▶ [WHAT IS REQUIRED] Copy out every record below exactly as written, but leave out any pictures.

▶ [DATA LISTING]
┌──
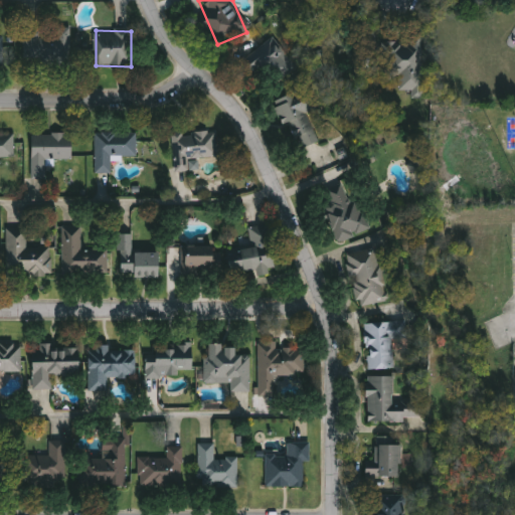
[(70,31),(71,62),(25,62),(25,31),(70,31)]
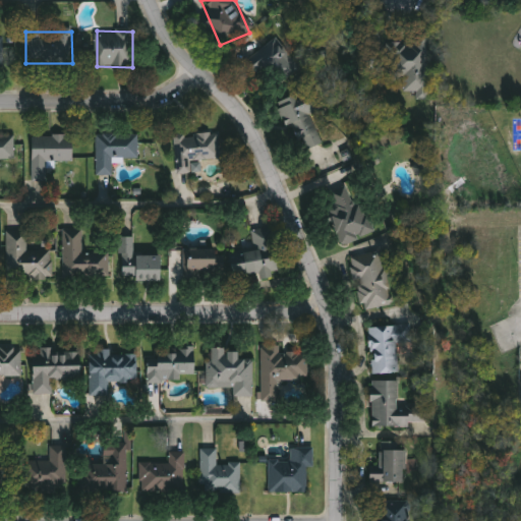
[(301,70),(279,85),(269,69),(251,80),(241,64),(280,38),(301,70)]
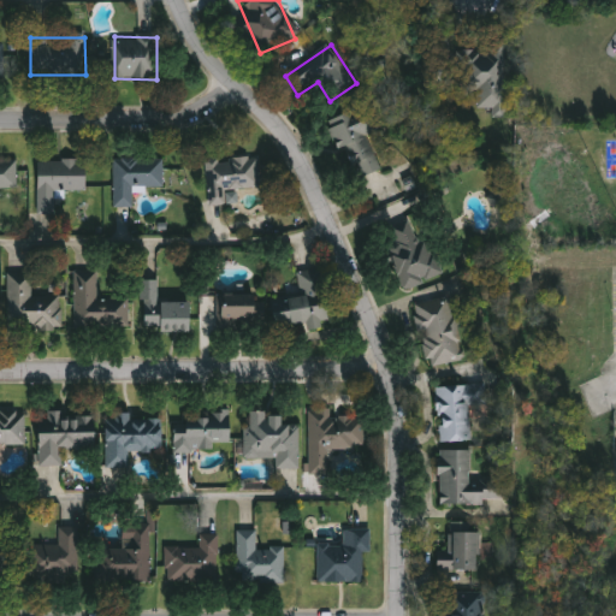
[(479,110),(479,98),(461,98),(461,48),(505,48),(505,110),(479,110)]
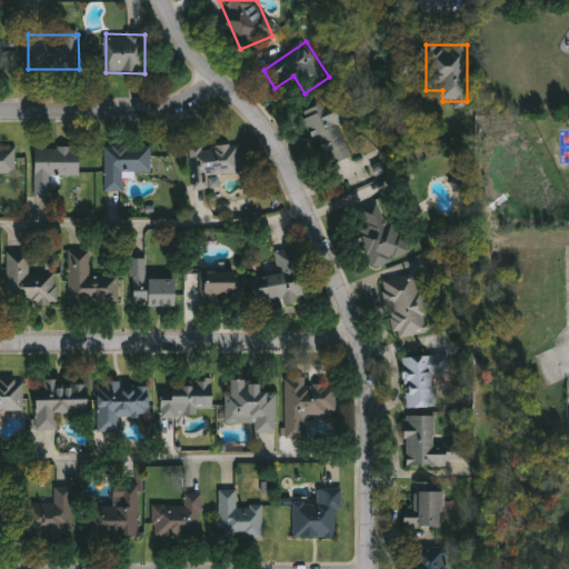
[(341,125),(353,158),(327,168),(306,110),(346,96),(355,120),(341,125)]
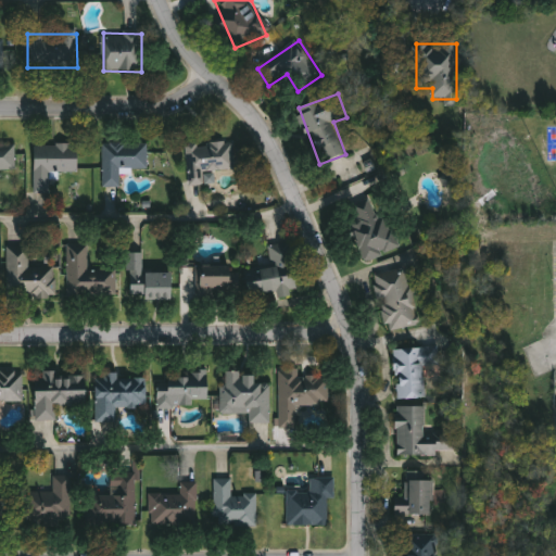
[(187,144),(235,141),(237,171),(205,173),(206,186),(190,187),(187,144)]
└──
▶ [WRITTEN ANSWER]
[(70,31),(71,62),(25,62),(25,31),(70,31)]
[(301,70),(279,85),(269,69),(251,80),(241,64),(280,38),(301,70)]
[(479,110),(479,98),(461,98),(461,48),(505,48),(505,110),(479,110)]
[(341,125),(353,158),(327,168),(306,110),(346,96),(355,120),(341,125)]
[(187,144),(235,141),(237,171),(205,173),(206,186),(190,187),(187,144)]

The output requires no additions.